» **ASSIGNED TASK**: Look for the string "purple" in the listing. Copy each line that has it.

» **DATA SHOWN**:
*** Begin section ***

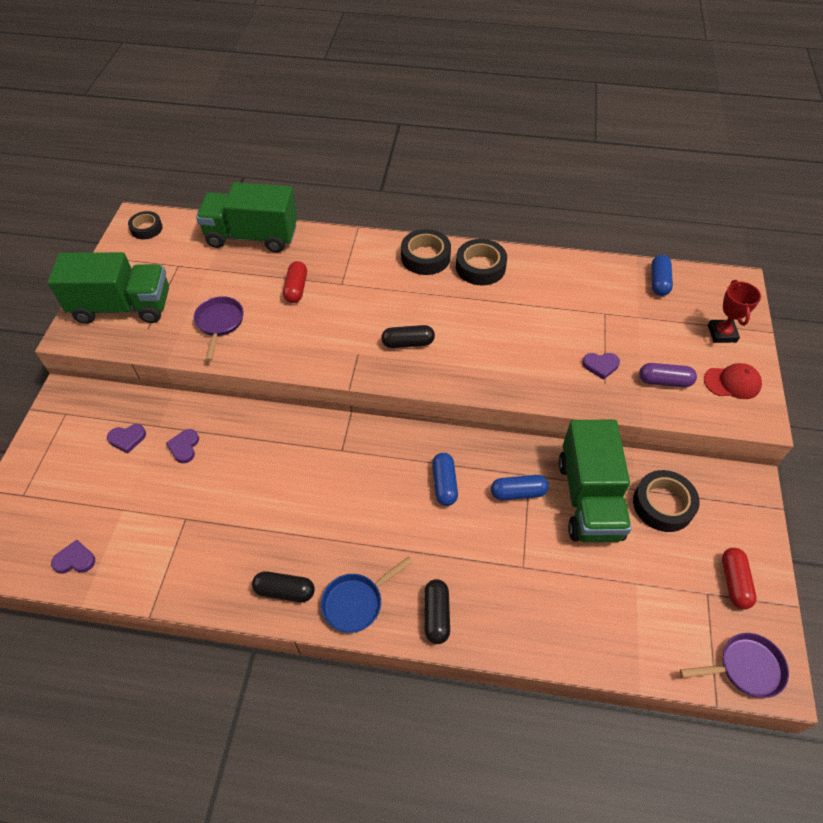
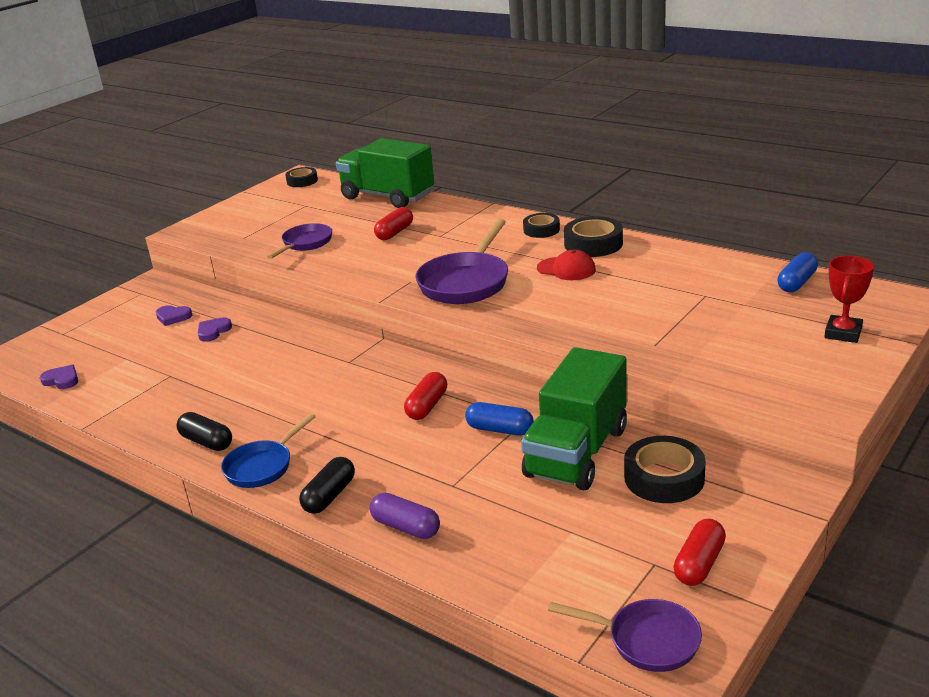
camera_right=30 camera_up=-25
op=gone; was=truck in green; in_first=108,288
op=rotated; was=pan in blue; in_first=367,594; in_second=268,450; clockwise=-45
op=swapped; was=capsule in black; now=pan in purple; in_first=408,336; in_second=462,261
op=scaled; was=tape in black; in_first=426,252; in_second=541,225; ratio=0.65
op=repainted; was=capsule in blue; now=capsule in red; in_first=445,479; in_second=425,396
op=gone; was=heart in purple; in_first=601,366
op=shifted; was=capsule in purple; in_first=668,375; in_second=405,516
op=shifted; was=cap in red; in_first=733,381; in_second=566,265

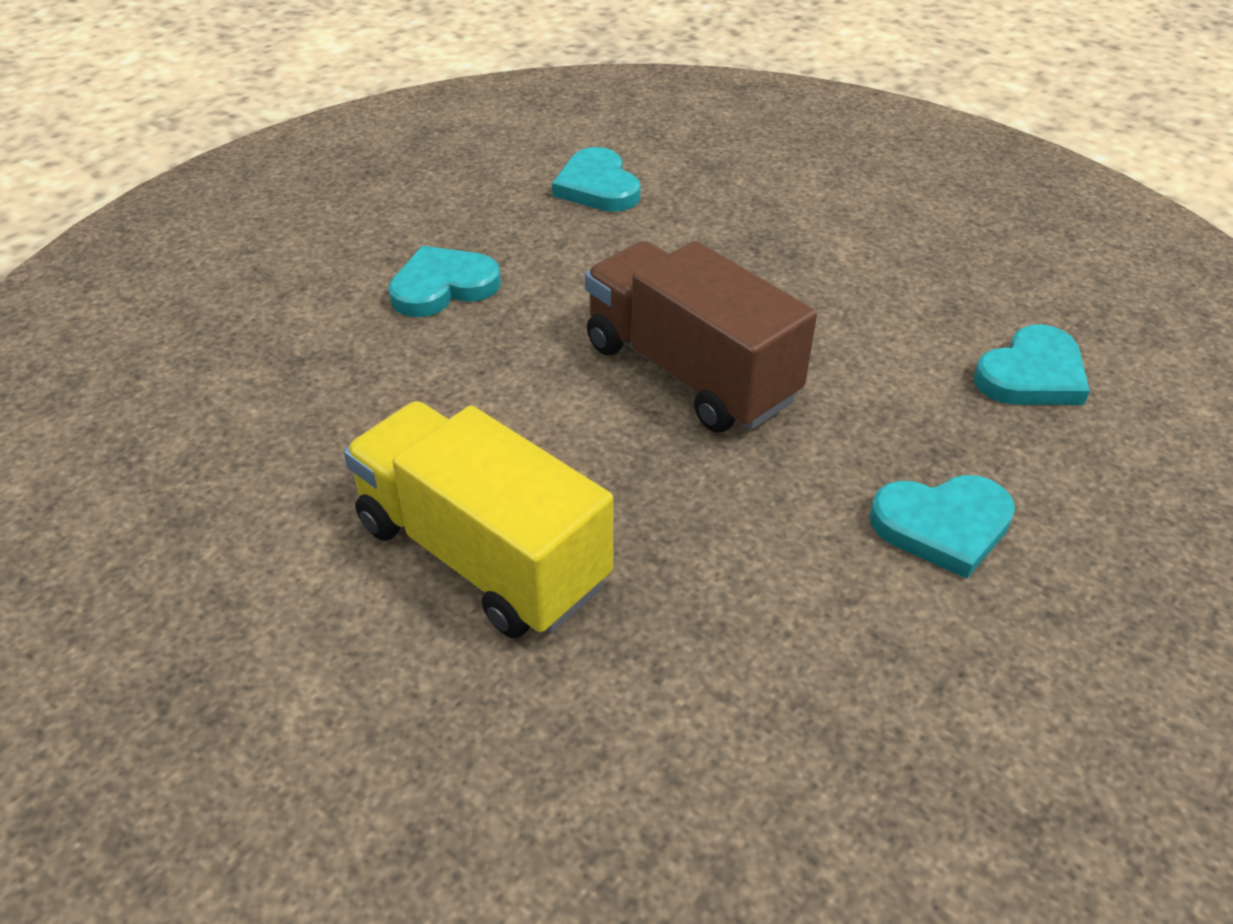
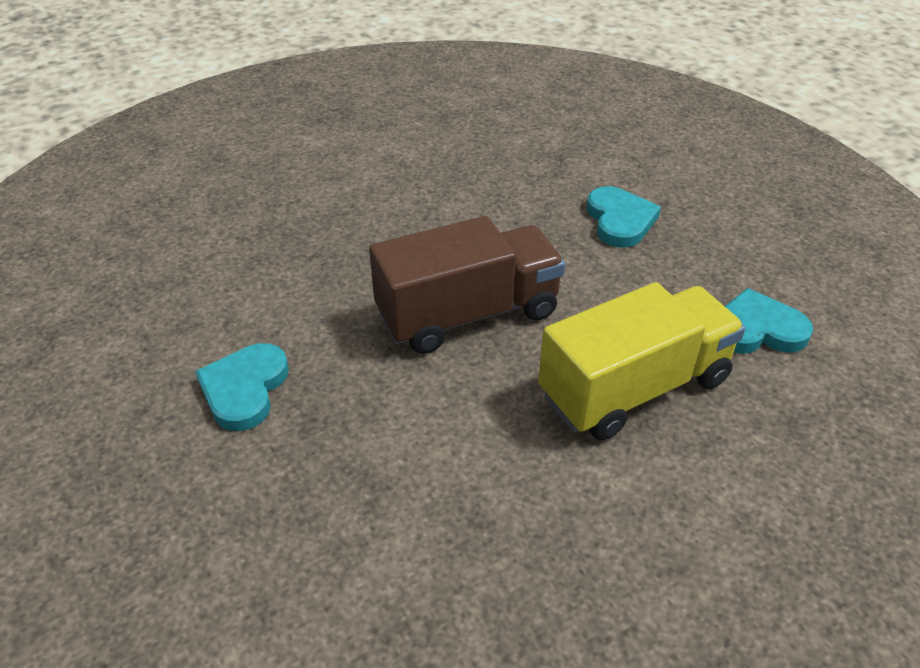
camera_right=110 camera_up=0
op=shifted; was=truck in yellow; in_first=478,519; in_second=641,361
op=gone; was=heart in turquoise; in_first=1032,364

*** End section ***
*** Begin section ***

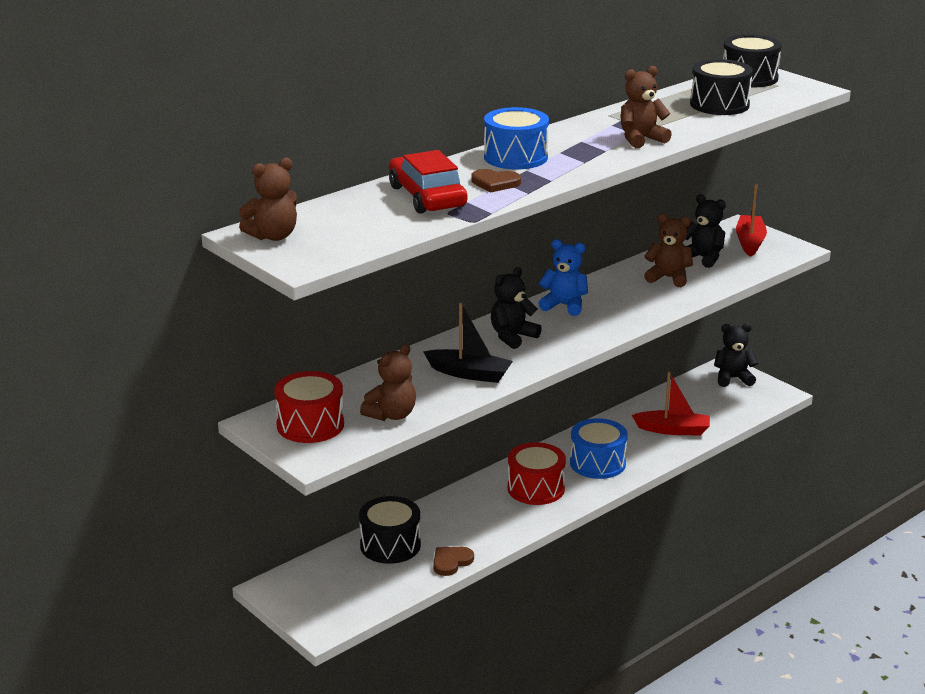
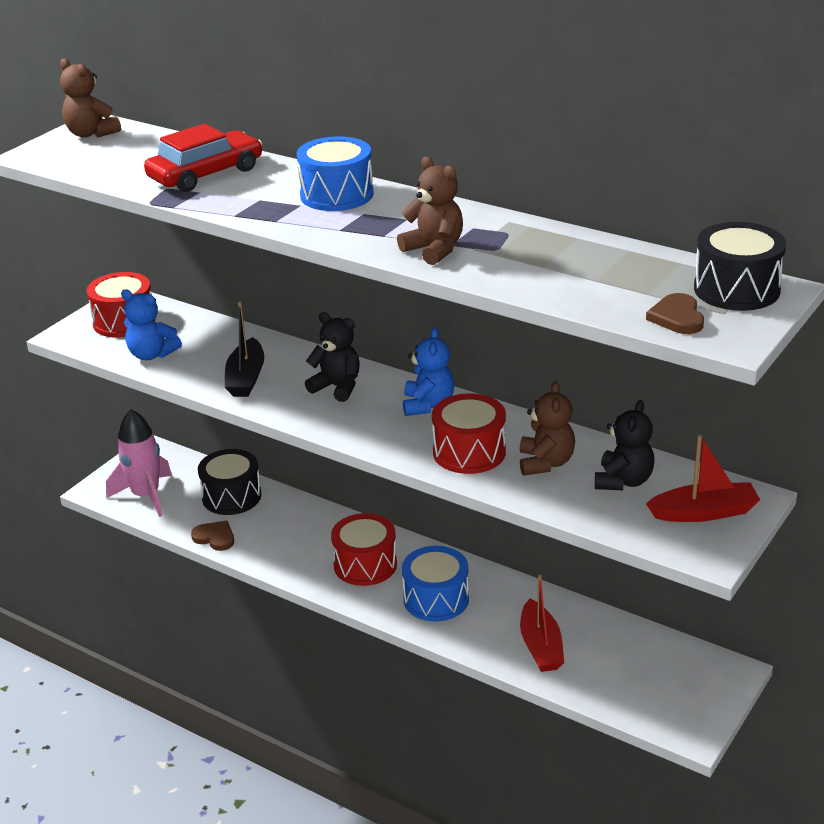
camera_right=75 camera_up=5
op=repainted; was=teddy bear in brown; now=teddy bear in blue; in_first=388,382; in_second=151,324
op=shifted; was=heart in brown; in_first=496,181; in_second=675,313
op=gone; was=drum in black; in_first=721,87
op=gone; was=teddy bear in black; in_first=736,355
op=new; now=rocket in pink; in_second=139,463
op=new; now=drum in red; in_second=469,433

*** End section ***

» **REPLY TO THE EXERCISE**:
op=swapped; was=capsule in black; now=pan in purple; in_first=408,336; in_second=462,261
op=gone; was=heart in purple; in_first=601,366
op=shifted; was=capsule in purple; in_first=668,375; in_second=405,516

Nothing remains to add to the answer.